──────── Data extract ────────
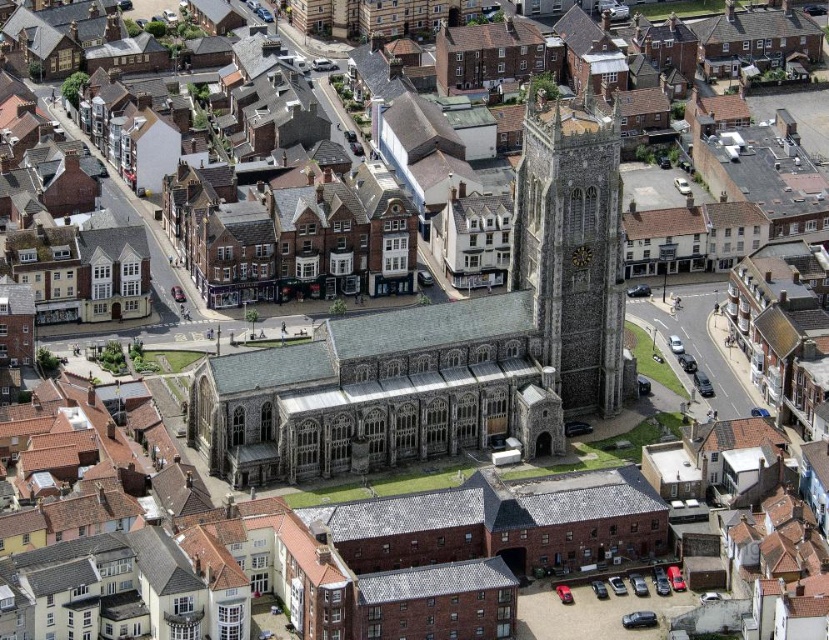
Does stone church at center have a lesser width compared to stone clock tower at center?

No.

Between stone church at center and stone clock tower at center, which one appears on the left side from the viewer's perspective?

Positioned to the left is stone church at center.

Is point (211, 412) closer to camera compared to point (609, 344)?

That is True.

At what (x,y) coordinates should I click in order to perform the action: click on stone church at center. Please return your answer as a coordinate pair (x, y). The height and width of the screenshot is (640, 829). Looking at the image, I should click on (449, 340).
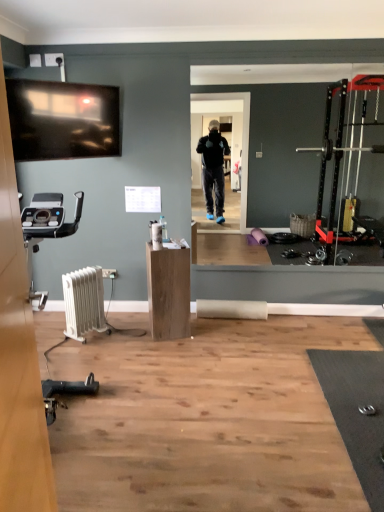
Question: Does white plastic radiator at lower left appear on the left side of wooden cabinet at center?

Choices:
 (A) no
 (B) yes

Answer: (B)

Question: Could you tell me if white plastic radiator at lower left is turned towards wooden cabinet at center?

Choices:
 (A) yes
 (B) no

Answer: (B)

Question: Is white plastic radiator at lower left smaller than wooden cabinet at center?

Choices:
 (A) yes
 (B) no

Answer: (A)

Question: From the image's perspective, does white plastic radiator at lower left appear higher than wooden cabinet at center?

Choices:
 (A) no
 (B) yes

Answer: (A)

Question: Would you say white plastic radiator at lower left contains wooden cabinet at center?

Choices:
 (A) no
 (B) yes

Answer: (A)

Question: Does white plastic radiator at lower left have a lesser height compared to wooden cabinet at center?

Choices:
 (A) yes
 (B) no

Answer: (A)

Question: Considering the relative positions of wooden cabinet at center and white plastic radiator at lower left in the image provided, is wooden cabinet at center to the right of white plastic radiator at lower left from the viewer's perspective?

Choices:
 (A) yes
 (B) no

Answer: (A)

Question: Considering the relative positions of wooden cabinet at center and white plastic radiator at lower left in the image provided, is wooden cabinet at center in front of white plastic radiator at lower left?

Choices:
 (A) no
 (B) yes

Answer: (A)

Question: Is the surface of wooden cabinet at center in direct contact with white plastic radiator at lower left?

Choices:
 (A) no
 (B) yes

Answer: (A)

Question: Is wooden cabinet at center facing towards white plastic radiator at lower left?

Choices:
 (A) no
 (B) yes

Answer: (A)

Question: Is the position of wooden cabinet at center more distant than that of white plastic radiator at lower left?

Choices:
 (A) no
 (B) yes

Answer: (B)

Question: Can you confirm if wooden cabinet at center is smaller than white plastic radiator at lower left?

Choices:
 (A) no
 (B) yes

Answer: (A)

Question: Considering the positions of wooden cabinet at center and white plastic radiator at lower left in the image, is wooden cabinet at center taller or shorter than white plastic radiator at lower left?

Choices:
 (A) tall
 (B) short

Answer: (A)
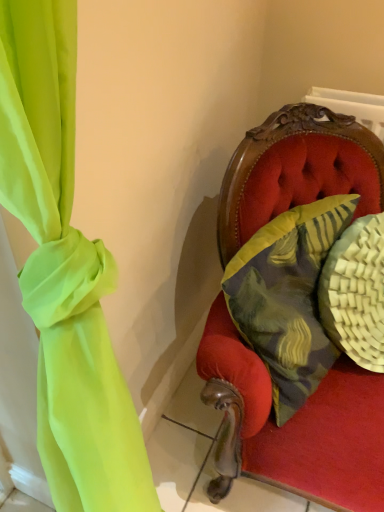
What do you see at coordinates (287, 297) in the screenshot? This screenshot has width=384, height=512. I see `textured yellow pillow at right` at bounding box center [287, 297].

Where is `textured yellow pillow at right`? Image resolution: width=384 pixels, height=512 pixels. textured yellow pillow at right is located at coordinates (287, 297).

What is the approximate width of textured yellow pillow at right?

textured yellow pillow at right is 22.37 centimeters in width.

The height and width of the screenshot is (512, 384). I want to click on textured yellow pillow at right, so click(x=287, y=297).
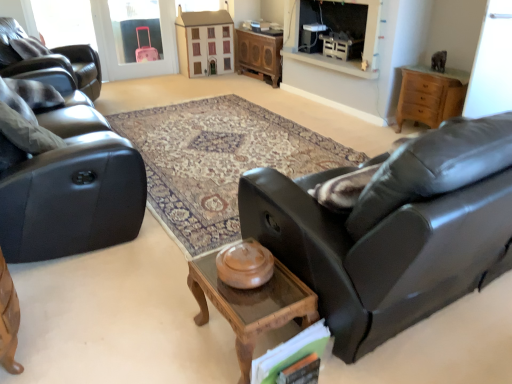
Question: Is matte black recliner at left to the left or to the right of matte brown wooden dresser at upper center in the image?

Choices:
 (A) left
 (B) right

Answer: (A)

Question: Which is correct: matte black recliner at left is inside matte brown wooden dresser at upper center, or outside of it?

Choices:
 (A) inside
 (B) outside

Answer: (B)

Question: Which object is positioned farthest from the matte black recliner at left?

Choices:
 (A) white plastic corded phone at upper center
 (B) matte black couch at right, the first studio couch when ordered from right to left
 (C) matte black couch at left, the 1th studio couch from the left
 (D) matte brown bowl at center
 (E) transparent glass door at upper right

Answer: (E)

Question: Which object is the farthest from the matte black couch at right, marked as the second studio couch in a left-to-right arrangement?

Choices:
 (A) wooden cabinet at center
 (B) white plastic corded phone at upper center
 (C) wooden glass coffee table at center
 (D) matte black recliner at left
 (E) matte black fireplace at upper center

Answer: (A)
────────
■ **What you should do**
Render all of the material above as a Markdown table with the columns "Row" and "Line": one row per non-blank line, numbered in order, with the pictures left out.

■ **Reply**
| Row | Line |
|---|---|
| 1 | Does stone church at center have a lesser width compared to stone clock tower at center? |
| 2 | No. |
| 3 | Between stone church at center and stone clock tower at center, which one appears on the left side from the viewer's perspective? |
| 4 | Positioned to the left is stone church at center. |
| 5 | Is point (211, 412) closer to camera compared to point (609, 344)? |
| 6 | That is True. |
| 7 | At what (x,y) coordinates should I click in order to perform the action: click on stone church at center. Please return your answer as a coordinate pair (x, y). The height and width of the screenshot is (640, 829). Looking at the image, I should click on (449, 340). |
| 8 | Question: Does white plastic radiator at lower left appear on the left side of wooden cabinet at center? |
| 9 | Choices: |
| 10 |  (A) no |
| 11 |  (B) yes |
| 12 | Answer: (B) |
| 13 | Question: Could you tell me if white plastic radiator at lower left is turned towards wooden cabinet at center? |
| 14 | Choices: |
| 15 |  (A) yes |
| 16 |  (B) no |
| 17 | Answer: (B) |
| 18 | Question: Is white plastic radiator at lower left smaller than wooden cabinet at center? |
| 19 | Choices: |
| 20 |  (A) yes |
| 21 |  (B) no |
| 22 | Answer: (A) |
| 23 | Question: From the image's perspective, does white plastic radiator at lower left appear higher than wooden cabinet at center? |
| 24 | Choices: |
| 25 |  (A) no |
| 26 |  (B) yes |
| 27 | Answer: (A) |
| 28 | Question: Would you say white plastic radiator at lower left contains wooden cabinet at center? |
| 29 | Choices: |
| 30 |  (A) no |
| 31 |  (B) yes |
| 32 | Answer: (A) |
| 33 | Question: Does white plastic radiator at lower left have a lesser height compared to wooden cabinet at center? |
| 34 | Choices: |
| 35 |  (A) yes |
| 36 |  (B) no |
| 37 | Answer: (A) |
| 38 | Question: Considering the relative positions of wooden cabinet at center and white plastic radiator at lower left in the image provided, is wooden cabinet at center to the right of white plastic radiator at lower left from the viewer's perspective? |
| 39 | Choices: |
| 40 |  (A) yes |
| 41 |  (B) no |
| 42 | Answer: (A) |
| 43 | Question: Considering the relative positions of wooden cabinet at center and white plastic radiator at lower left in the image provided, is wooden cabinet at center in front of white plastic radiator at lower left? |
| 44 | Choices: |
| 45 |  (A) no |
| 46 |  (B) yes |
| 47 | Answer: (A) |
| 48 | Question: Is the surface of wooden cabinet at center in direct contact with white plastic radiator at lower left? |
| 49 | Choices: |
| 50 |  (A) no |
| 51 |  (B) yes |
| 52 | Answer: (A) |
| 53 | Question: Is wooden cabinet at center facing towards white plastic radiator at lower left? |
| 54 | Choices: |
| 55 |  (A) no |
| 56 |  (B) yes |
| 57 | Answer: (A) |
| 58 | Question: Is the position of wooden cabinet at center more distant than that of white plastic radiator at lower left? |
| 59 | Choices: |
| 60 |  (A) no |
| 61 |  (B) yes |
| 62 | Answer: (B) |
| 63 | Question: Can you confirm if wooden cabinet at center is smaller than white plastic radiator at lower left? |
| 64 | Choices: |
| 65 |  (A) no |
| 66 |  (B) yes |
| 67 | Answer: (A) |
| 68 | Question: Considering the positions of wooden cabinet at center and white plastic radiator at lower left in the image, is wooden cabinet at center taller or shorter than white plastic radiator at lower left? |
| 69 | Choices: |
| 70 |  (A) tall |
| 71 |  (B) short |
| 72 | Answer: (A) |
| 73 | What do you see at coordinates (287, 297) in the screenshot? This screenshot has width=384, height=512. I see `textured yellow pillow at right` at bounding box center [287, 297]. |
| 74 | Where is `textured yellow pillow at right`? Image resolution: width=384 pixels, height=512 pixels. textured yellow pillow at right is located at coordinates (287, 297). |
| 75 | What is the approximate width of textured yellow pillow at right? |
| 76 | textured yellow pillow at right is 22.37 centimeters in width. |
| 77 | The height and width of the screenshot is (512, 384). I want to click on textured yellow pillow at right, so click(x=287, y=297). |
| 78 | Question: Is matte black recliner at left to the left or to the right of matte brown wooden dresser at upper center in the image? |
| 79 | Choices: |
| 80 |  (A) left |
| 81 |  (B) right |
| 82 | Answer: (A) |
| 83 | Question: Which is correct: matte black recliner at left is inside matte brown wooden dresser at upper center, or outside of it? |
| 84 | Choices: |
| 85 |  (A) inside |
| 86 |  (B) outside |
| 87 | Answer: (B) |
| 88 | Question: Which object is positioned farthest from the matte black recliner at left? |
| 89 | Choices: |
| 90 |  (A) white plastic corded phone at upper center |
| 91 |  (B) matte black couch at right, the first studio couch when ordered from right to left |
| 92 |  (C) matte black couch at left, the 1th studio couch from the left |
| 93 |  (D) matte brown bowl at center |
| 94 |  (E) transparent glass door at upper right |
| 95 | Answer: (E) |
| 96 | Question: Which object is the farthest from the matte black couch at right, marked as the second studio couch in a left-to-right arrangement? |
| 97 | Choices: |
| 98 |  (A) wooden cabinet at center |
| 99 |  (B) white plastic corded phone at upper center |
| 100 |  (C) wooden glass coffee table at center |
| 101 |  (D) matte black recliner at left |
| 102 |  (E) matte black fireplace at upper center |
| 103 | Answer: (A) |